__ENTRIES PROVIDED__
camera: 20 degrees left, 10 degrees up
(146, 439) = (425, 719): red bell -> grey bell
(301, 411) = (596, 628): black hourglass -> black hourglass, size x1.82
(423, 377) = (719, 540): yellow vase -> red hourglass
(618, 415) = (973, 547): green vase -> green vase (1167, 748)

__WORK TO BE COMPLETED__
Please output every record, keeping each line exact.

__TASK OUTPUT__
camera: 20 degrees left, 10 degrees up
(146, 439) = (425, 719): red bell -> grey bell
(301, 411) = (596, 628): black hourglass -> black hourglass, size x1.82
(423, 377) = (719, 540): yellow vase -> red hourglass
(618, 415) = (973, 547): green vase -> green vase (1167, 748)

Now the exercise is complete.